(Saved data entries)
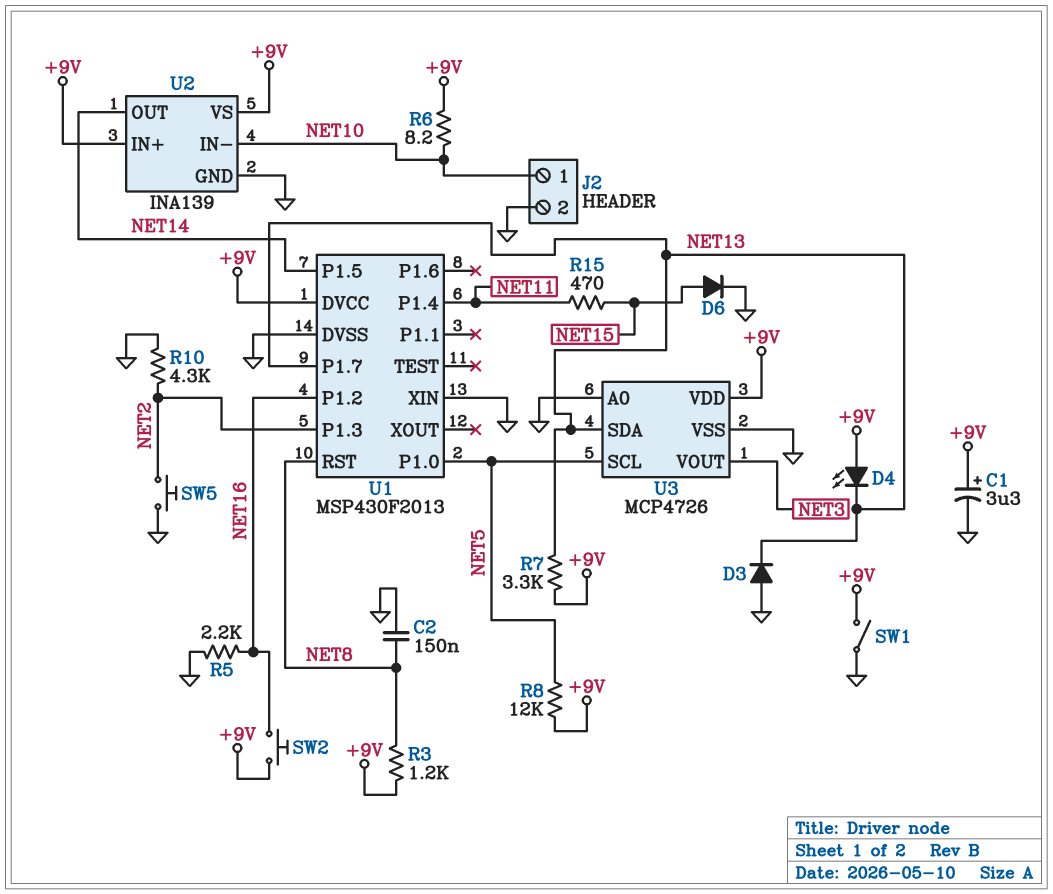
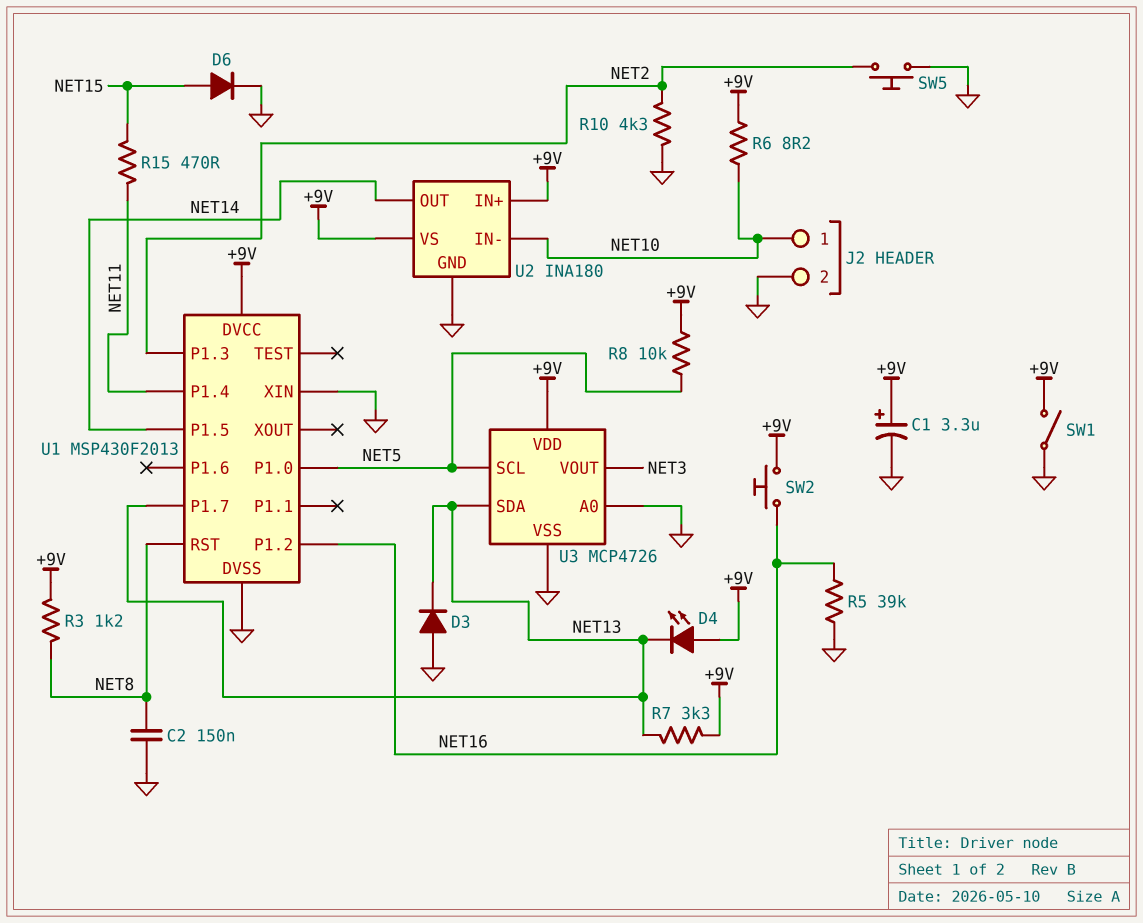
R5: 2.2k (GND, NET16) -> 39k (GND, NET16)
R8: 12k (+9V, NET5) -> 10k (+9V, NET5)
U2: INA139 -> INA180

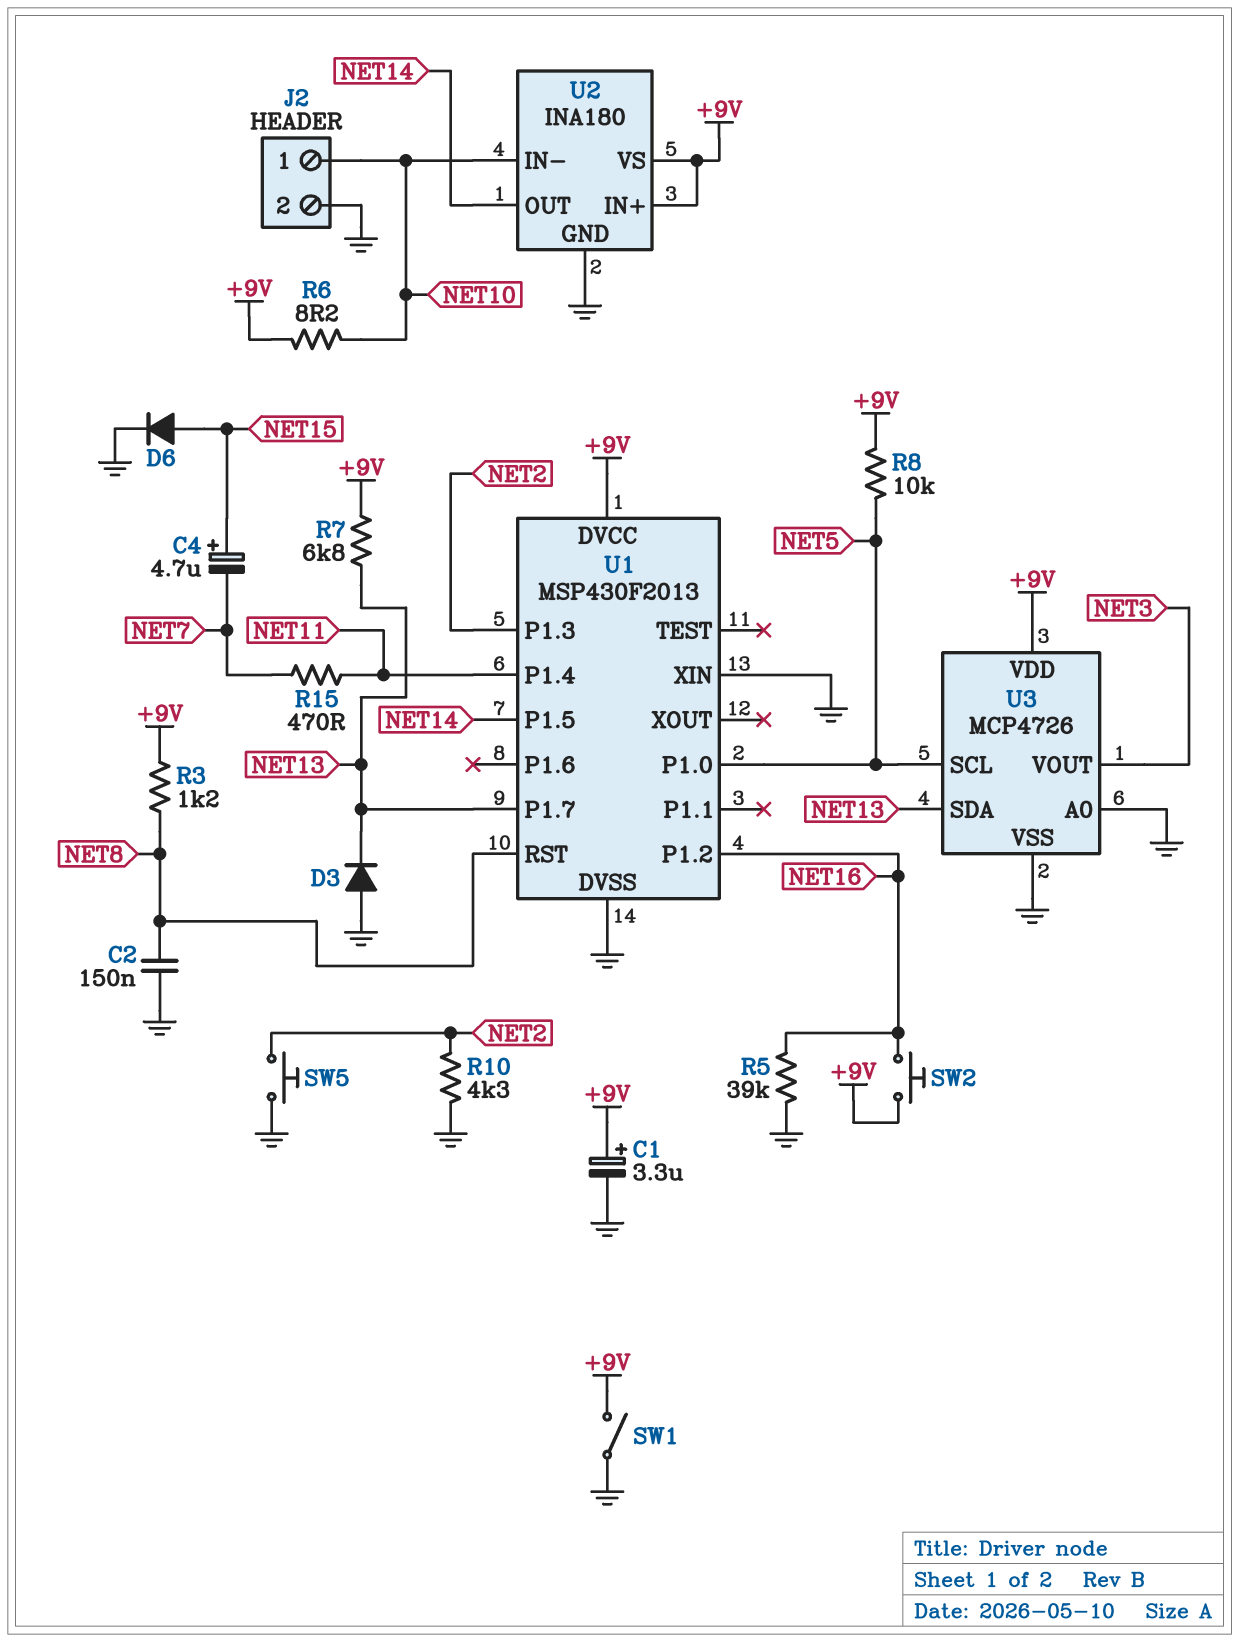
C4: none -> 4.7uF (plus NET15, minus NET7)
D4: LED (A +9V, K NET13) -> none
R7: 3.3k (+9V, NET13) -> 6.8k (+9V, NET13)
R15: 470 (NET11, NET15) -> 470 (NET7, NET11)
...
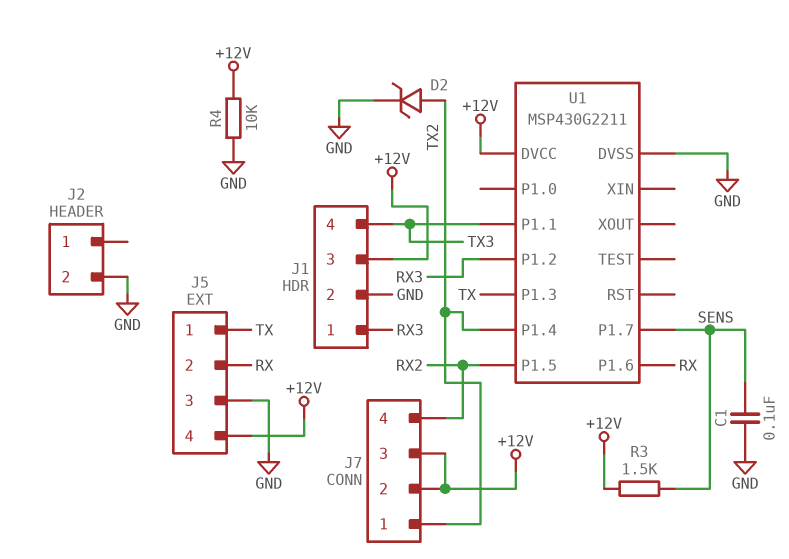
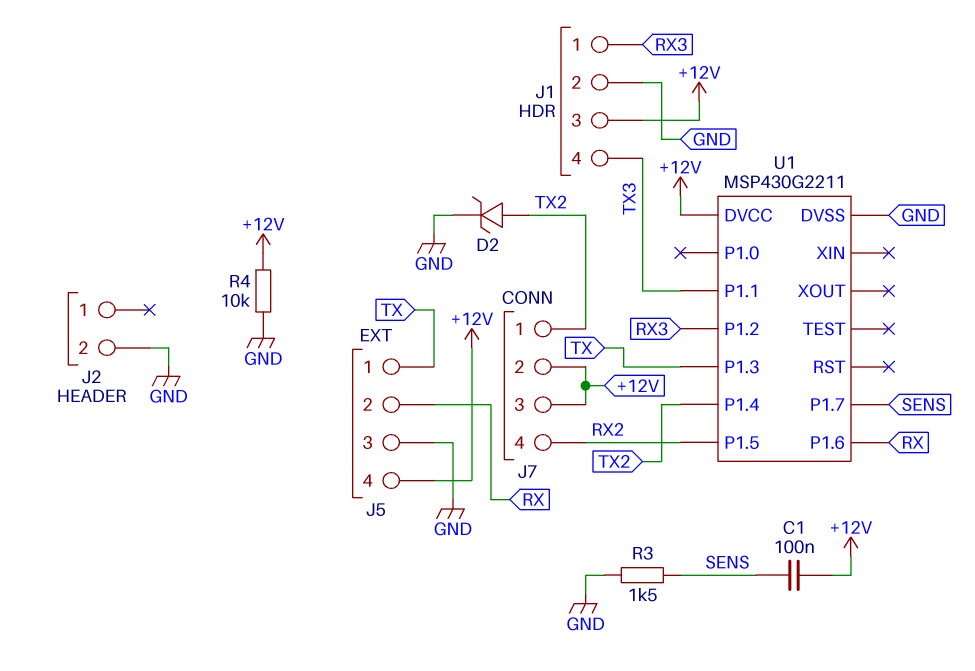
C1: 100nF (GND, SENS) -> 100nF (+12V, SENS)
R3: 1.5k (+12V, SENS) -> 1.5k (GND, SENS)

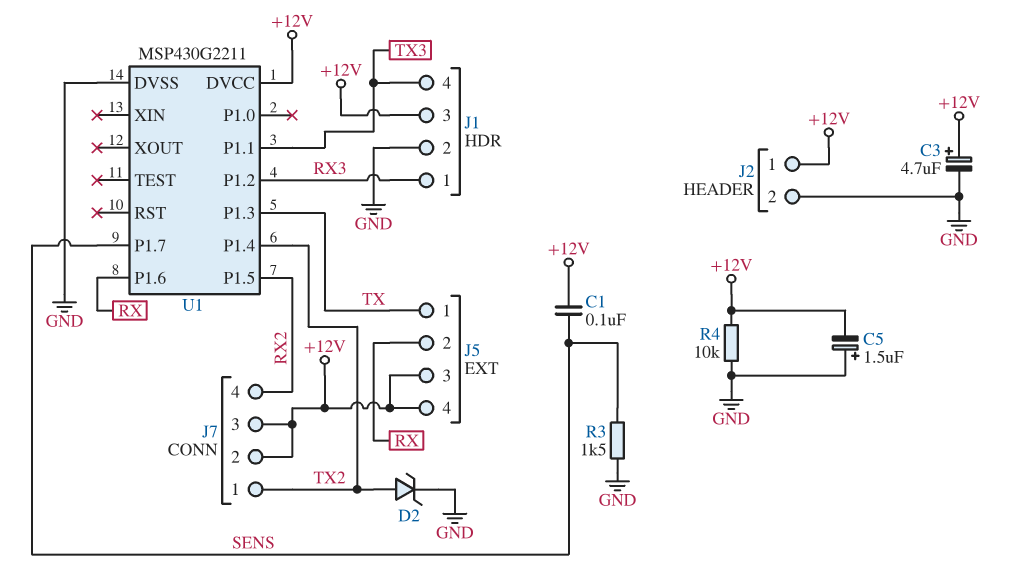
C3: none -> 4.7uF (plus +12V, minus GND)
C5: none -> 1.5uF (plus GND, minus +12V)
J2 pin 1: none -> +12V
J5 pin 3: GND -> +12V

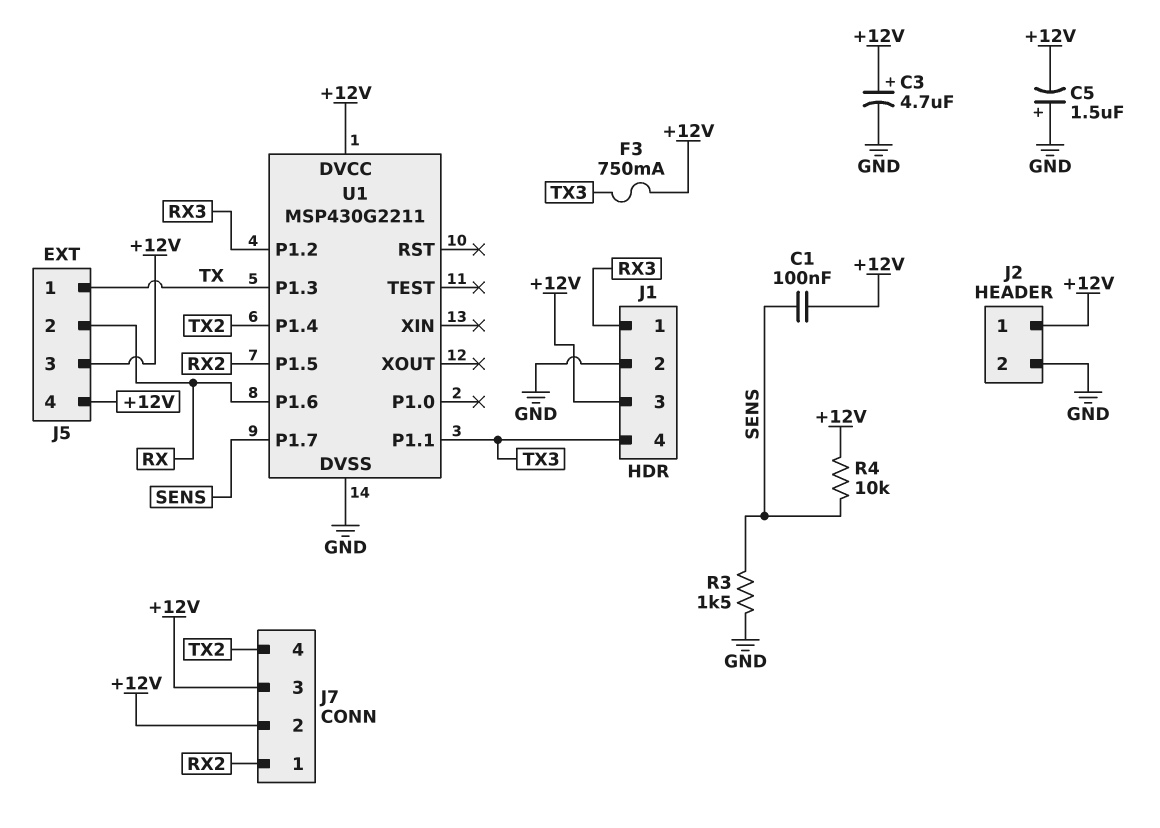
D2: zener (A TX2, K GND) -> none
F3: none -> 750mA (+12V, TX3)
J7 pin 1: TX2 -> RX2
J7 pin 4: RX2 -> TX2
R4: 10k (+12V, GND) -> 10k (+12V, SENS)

- [Task details]: If a line in the records contains the string "none", copy it out.

- [Your response]:
C4: none -> 4.7uF (plus NET15, minus NET7)
D4: LED (A +9V, K NET13) -> none
C3: none -> 4.7uF (plus +12V, minus GND)
C5: none -> 1.5uF (plus GND, minus +12V)
J2 pin 1: none -> +12V
D2: zener (A TX2, K GND) -> none
F3: none -> 750mA (+12V, TX3)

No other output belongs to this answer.